Object transformation records:
*-*-*
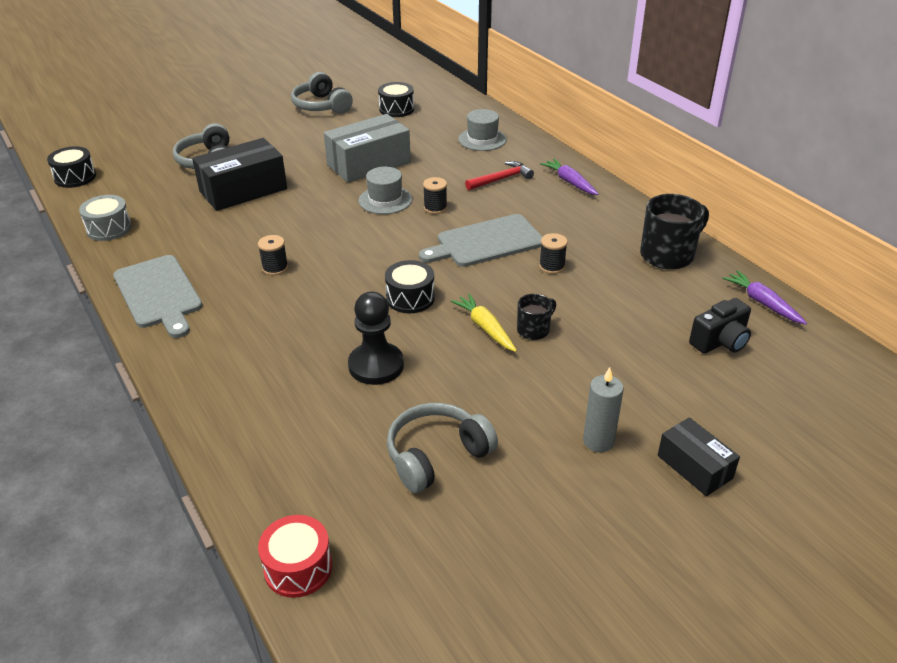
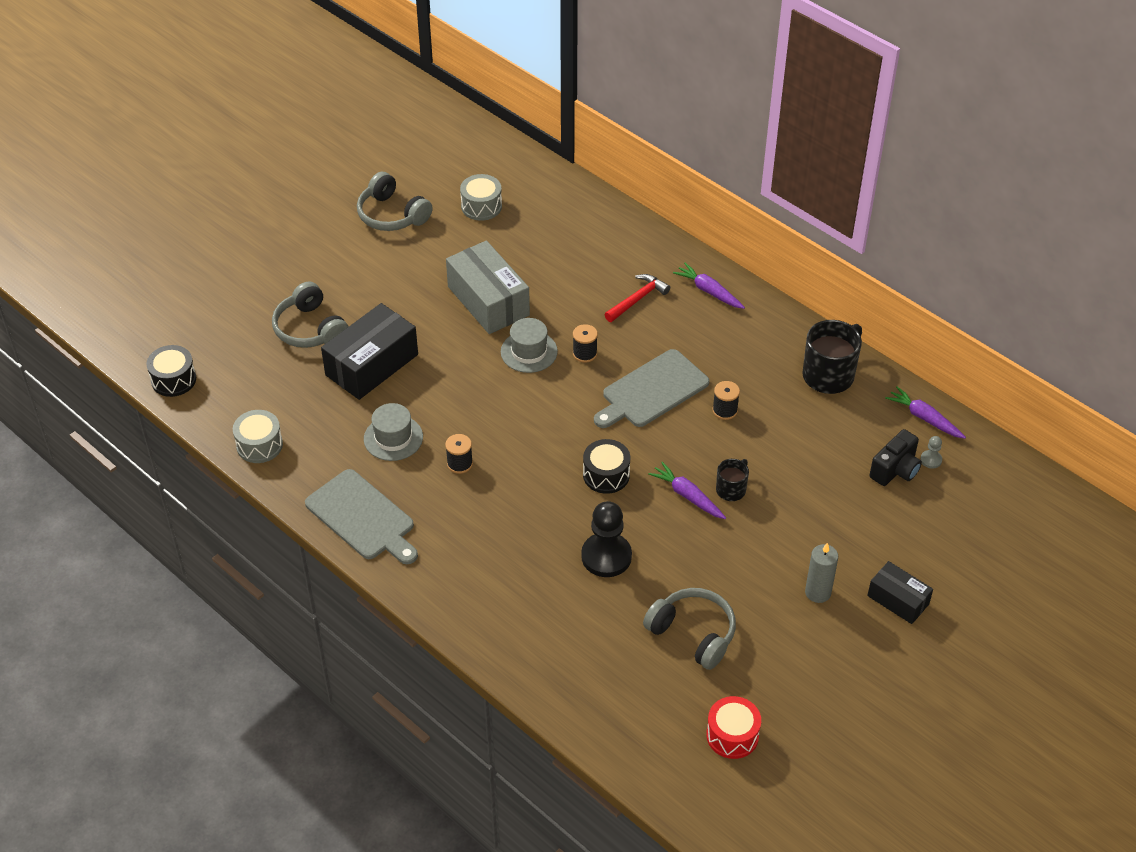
camera: 15 degrees left, 10 degrees up
(298, 568) = (625, 750): red drum -> red drum (732, 735)
(369, 164) = (488, 301): grey box -> grey box turned 75 degrees counterclockwise
(396, 109) = (481, 206): black drum -> grey drum
(436, 456) = (693, 634): grey headphones -> grey headphones turned 90 degrees clockwise
(482, 139) = (596, 241): grey hat -> grey hat (393, 438)
(485, 328) = (687, 496): yellow carrot -> purple carrot
(763, 339) = (931, 460): none -> grey pawn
*-*-*
Once you find the string "turned" in a line of the records, copy that line.

(369, 164) = (488, 301): grey box -> grey box turned 75 degrees counterclockwise
(436, 456) = (693, 634): grey headphones -> grey headphones turned 90 degrees clockwise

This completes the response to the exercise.